_DATASET RECORDS_.
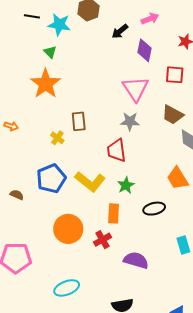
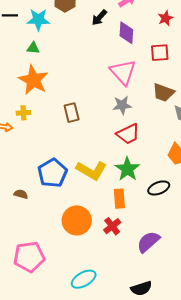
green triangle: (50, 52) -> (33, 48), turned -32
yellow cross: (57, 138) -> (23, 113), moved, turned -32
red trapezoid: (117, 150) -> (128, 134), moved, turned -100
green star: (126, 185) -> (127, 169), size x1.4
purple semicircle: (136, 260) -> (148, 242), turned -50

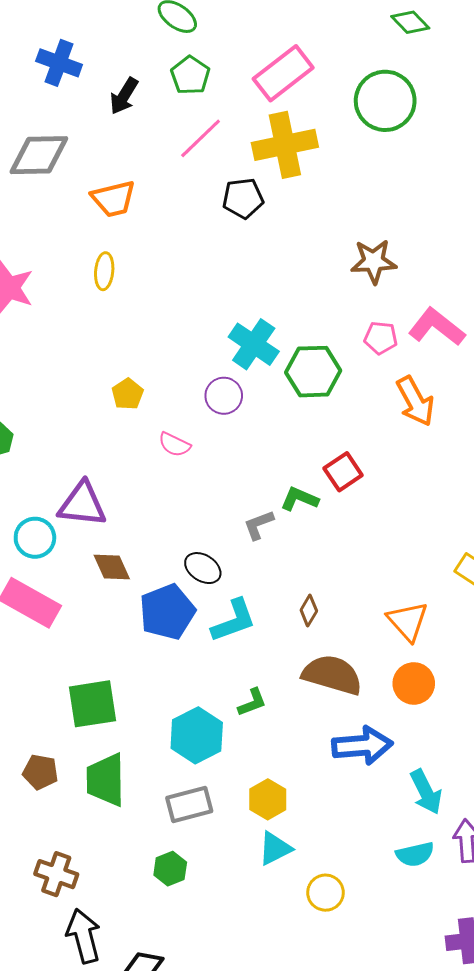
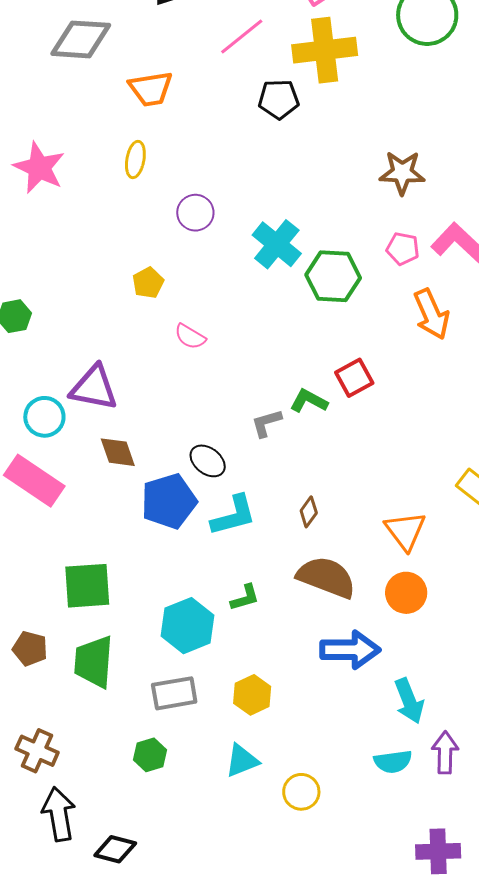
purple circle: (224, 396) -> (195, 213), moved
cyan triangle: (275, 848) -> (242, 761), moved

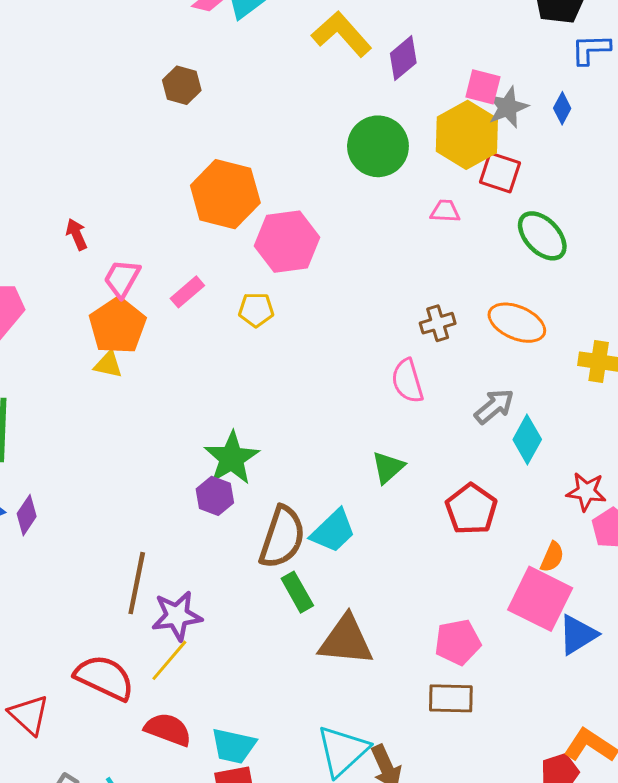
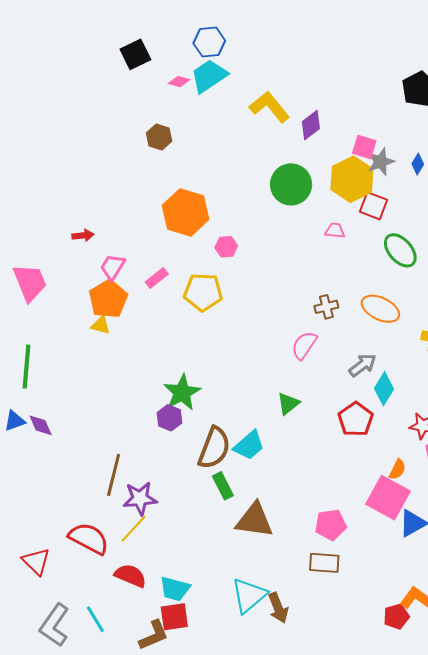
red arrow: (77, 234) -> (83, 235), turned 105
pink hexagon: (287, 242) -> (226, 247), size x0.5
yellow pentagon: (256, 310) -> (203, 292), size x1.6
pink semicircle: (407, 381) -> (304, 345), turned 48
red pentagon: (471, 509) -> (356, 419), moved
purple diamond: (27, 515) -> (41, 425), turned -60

---

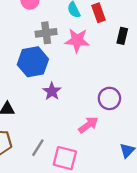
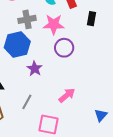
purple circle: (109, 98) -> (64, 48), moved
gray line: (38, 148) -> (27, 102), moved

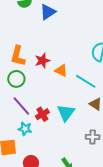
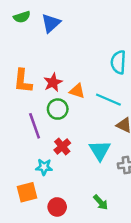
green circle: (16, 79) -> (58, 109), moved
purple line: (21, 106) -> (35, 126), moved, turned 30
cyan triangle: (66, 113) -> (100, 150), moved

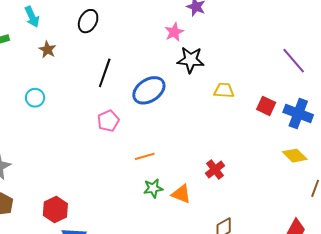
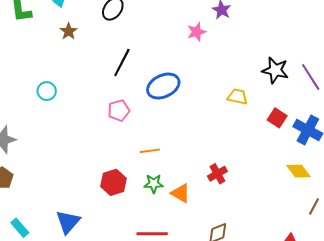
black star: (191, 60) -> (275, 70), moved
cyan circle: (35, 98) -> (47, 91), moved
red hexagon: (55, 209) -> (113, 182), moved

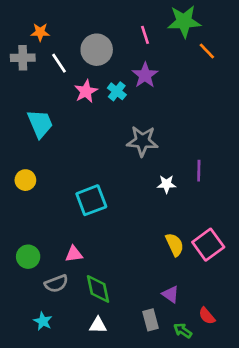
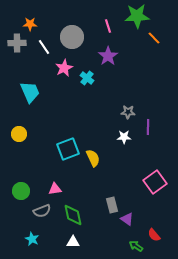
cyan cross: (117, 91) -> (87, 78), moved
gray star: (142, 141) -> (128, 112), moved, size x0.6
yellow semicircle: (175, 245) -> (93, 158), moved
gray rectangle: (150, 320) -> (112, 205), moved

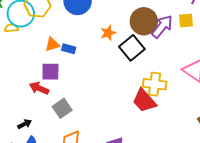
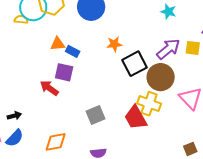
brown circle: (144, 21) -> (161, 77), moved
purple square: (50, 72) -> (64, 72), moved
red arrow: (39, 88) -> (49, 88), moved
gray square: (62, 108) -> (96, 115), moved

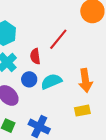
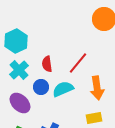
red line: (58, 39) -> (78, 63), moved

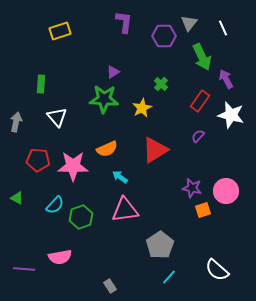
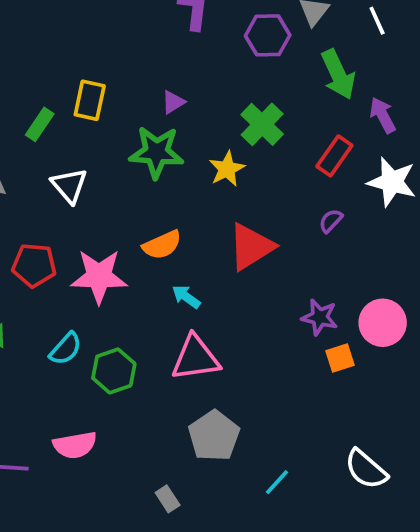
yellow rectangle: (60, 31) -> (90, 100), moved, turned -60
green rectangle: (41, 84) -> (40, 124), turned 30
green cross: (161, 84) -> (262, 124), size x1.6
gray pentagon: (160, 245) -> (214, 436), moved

_TASK REQUIREMENTS_. Would you print exactly and only the lines of the material above that run from the line with "yellow pentagon: (256, 310)" through the line with "purple diamond: (27, 515)", both included?

_REPLY TO THE EXERCISE_.
yellow pentagon: (256, 310) -> (203, 292), size x1.6
pink semicircle: (407, 381) -> (304, 345), turned 48
red pentagon: (471, 509) -> (356, 419), moved
purple diamond: (27, 515) -> (41, 425), turned -60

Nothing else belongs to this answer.